§ **EXERCISE**: Looking at the entries below, how many lines include the word "orange"? Answer with the number alone.

______

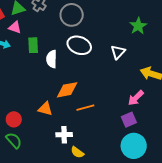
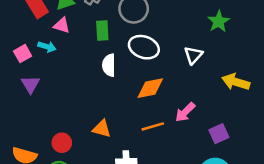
green rectangle: (33, 45) -> (102, 31), moved
orange diamond: (67, 90) -> (150, 88), moved
pink arrow: (136, 98) -> (185, 112), moved
purple square: (129, 120) -> (219, 134), moved

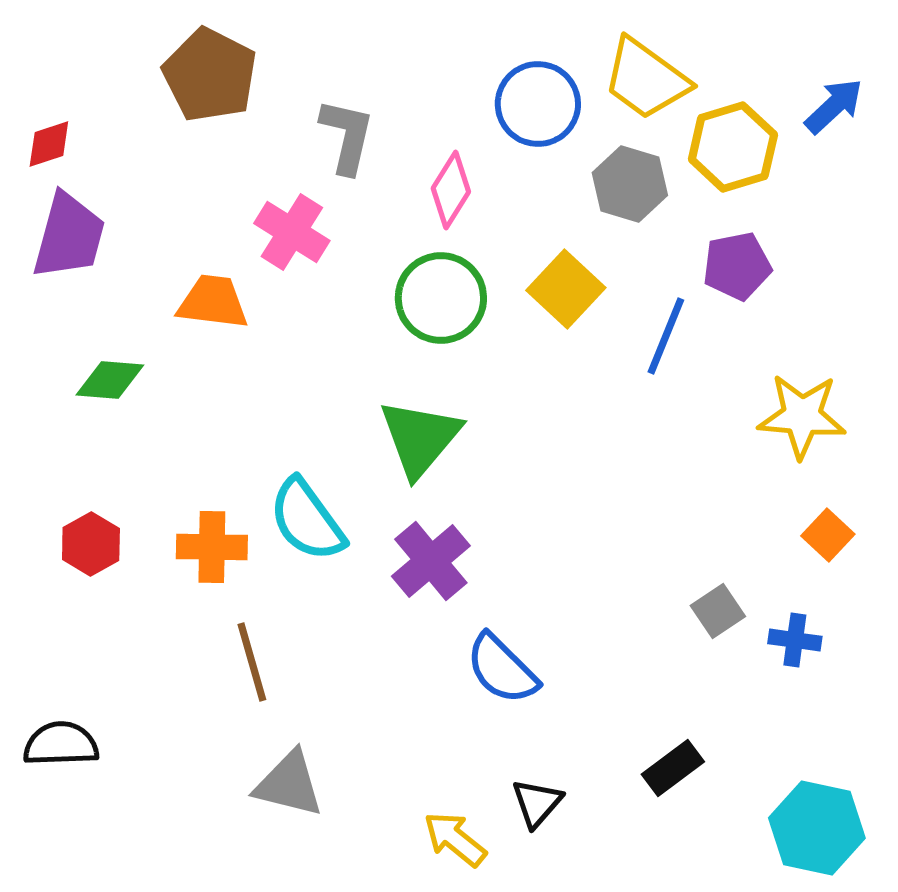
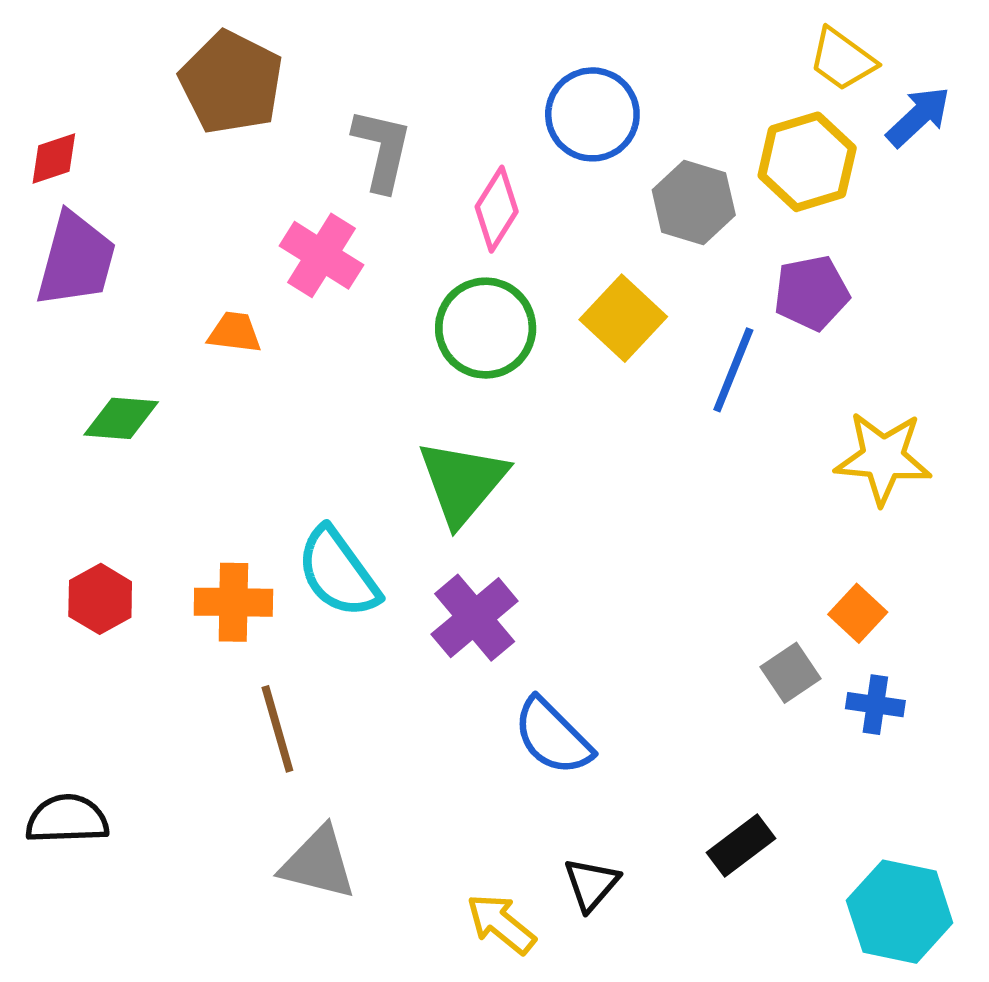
yellow trapezoid: (646, 79) -> (842, 59), moved, size x0.7
orange trapezoid: (213, 302) -> (235, 332), size x0.7
orange square: (828, 535) -> (858, 613), moved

______

§ **EXPECTED OUTPUT**: 3